* _WHAT IS BEING ASKED_
Convert the entries below into a JSON list of strings, one string per line. Skip blank lines and leave out the picture lines.

* _Collected data_
***
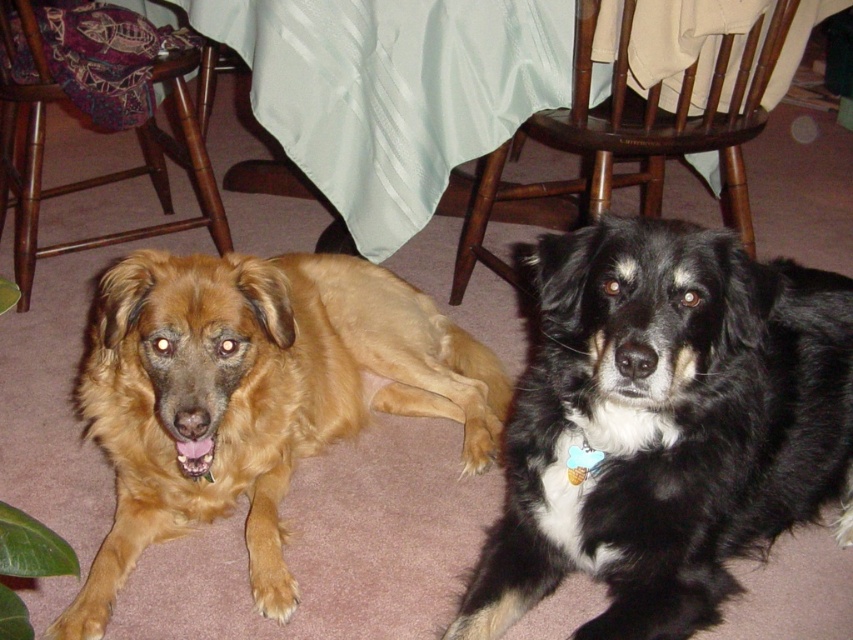
Does black/white fur dog at center appear on the left side of golden fur dog at left?

No, black/white fur dog at center is not to the left of golden fur dog at left.

Which of these two, black/white fur dog at center or golden fur dog at left, stands taller?

Standing taller between the two is golden fur dog at left.

Is point (567, 300) in front of point (480, 353)?

Yes.

Identify the location of black/white fur dog at center. (664, 426).

Is golden fur dog at left shorter than bamboo chair at lower left?

Indeed, golden fur dog at left has a lesser height compared to bamboo chair at lower left.

Is golden fur dog at left wider than bamboo chair at lower left?

Yes, golden fur dog at left is wider than bamboo chair at lower left.

Is point (335, 342) positioned behind point (143, 166)?

No, it is in front of (143, 166).

I want to click on golden fur dog at left, so click(254, 396).

Is point (677, 280) closer to camera compared to point (505, 275)?

Yes, it is in front of point (505, 275).

Can you confirm if black/white fur dog at center is thinner than wooden chair at center?

No, black/white fur dog at center is not thinner than wooden chair at center.

Does point (831, 461) come in front of point (730, 132)?

Yes, point (831, 461) is in front of point (730, 132).

This screenshot has height=640, width=853. What are the coordinates of `black/white fur dog at center` in the screenshot? It's located at (664, 426).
***
* _SOLUTION BELOW_
[
  "Does black/white fur dog at center appear on the left side of golden fur dog at left?",
  "No, black/white fur dog at center is not to the left of golden fur dog at left.",
  "Which of these two, black/white fur dog at center or golden fur dog at left, stands taller?",
  "Standing taller between the two is golden fur dog at left.",
  "Is point (567, 300) in front of point (480, 353)?",
  "Yes.",
  "Identify the location of black/white fur dog at center. (664, 426).",
  "Is golden fur dog at left shorter than bamboo chair at lower left?",
  "Indeed, golden fur dog at left has a lesser height compared to bamboo chair at lower left.",
  "Is golden fur dog at left wider than bamboo chair at lower left?",
  "Yes, golden fur dog at left is wider than bamboo chair at lower left.",
  "Is point (335, 342) positioned behind point (143, 166)?",
  "No, it is in front of (143, 166).",
  "I want to click on golden fur dog at left, so click(254, 396).",
  "Is point (677, 280) closer to camera compared to point (505, 275)?",
  "Yes, it is in front of point (505, 275).",
  "Can you confirm if black/white fur dog at center is thinner than wooden chair at center?",
  "No, black/white fur dog at center is not thinner than wooden chair at center.",
  "Does point (831, 461) come in front of point (730, 132)?",
  "Yes, point (831, 461) is in front of point (730, 132).",
  "This screenshot has height=640, width=853. What are the coordinates of `black/white fur dog at center` in the screenshot? It's located at (664, 426)."
]